* [What this task involves]
Please output the entries below from the line that contains "203 633 294]" through the final line, reproduced exactly and alone.

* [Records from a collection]
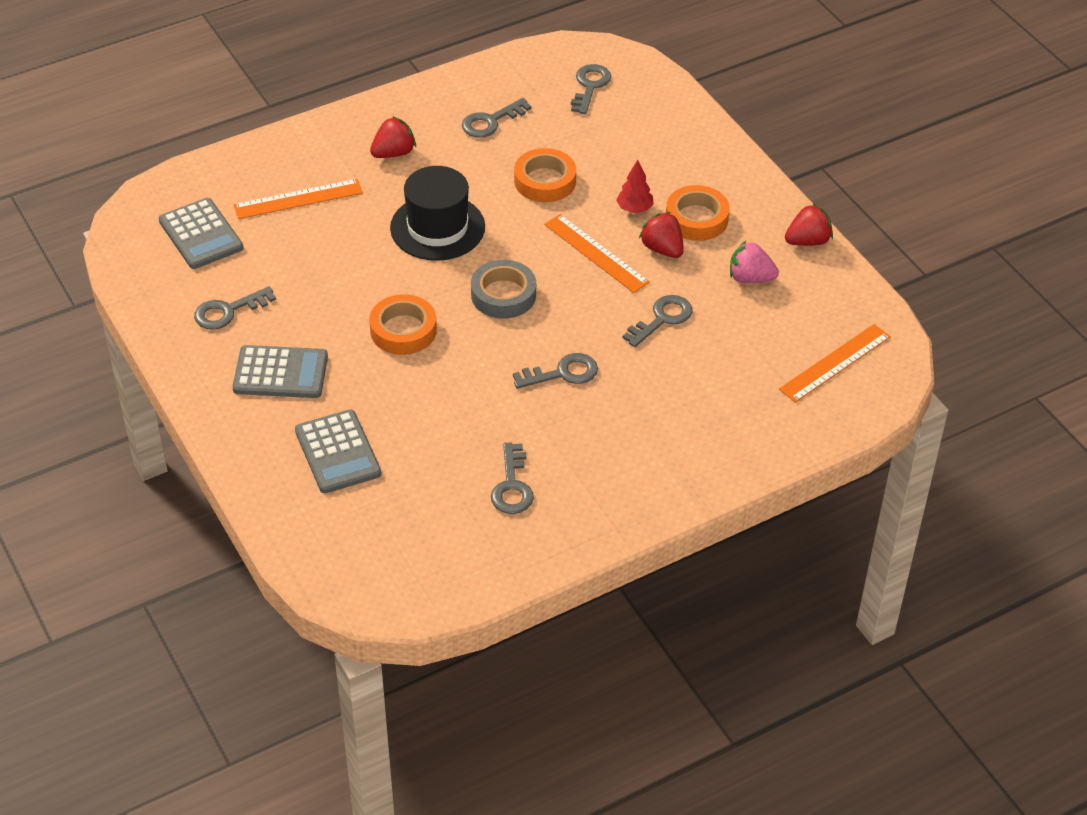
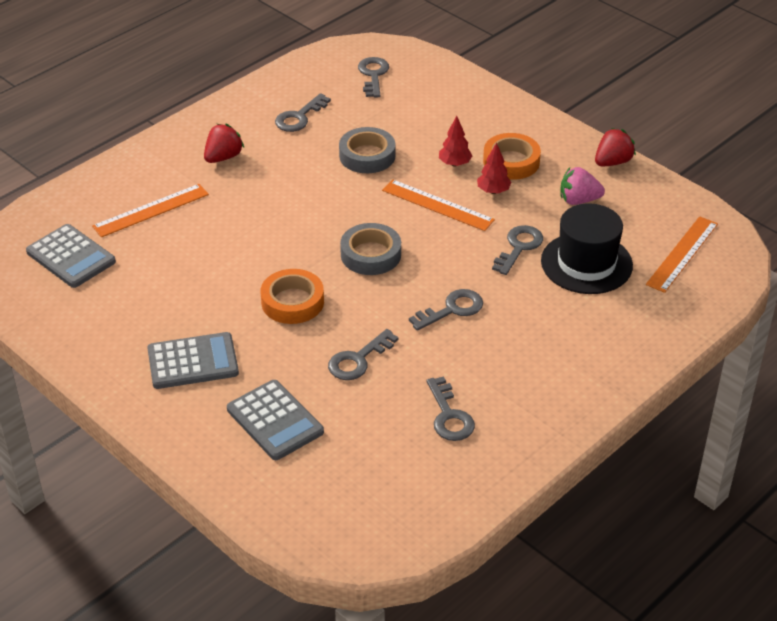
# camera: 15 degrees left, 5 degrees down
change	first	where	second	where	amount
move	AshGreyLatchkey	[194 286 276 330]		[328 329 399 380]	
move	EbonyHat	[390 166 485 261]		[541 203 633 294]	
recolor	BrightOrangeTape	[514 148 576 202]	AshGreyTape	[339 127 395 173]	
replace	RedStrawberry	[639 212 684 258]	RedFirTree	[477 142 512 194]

* [Problem solution]
move	EbonyHat	[390 166 485 261]		[541 203 633 294]	
recolor	BrightOrangeTape	[514 148 576 202]	AshGreyTape	[339 127 395 173]	
replace	RedStrawberry	[639 212 684 258]	RedFirTree	[477 142 512 194]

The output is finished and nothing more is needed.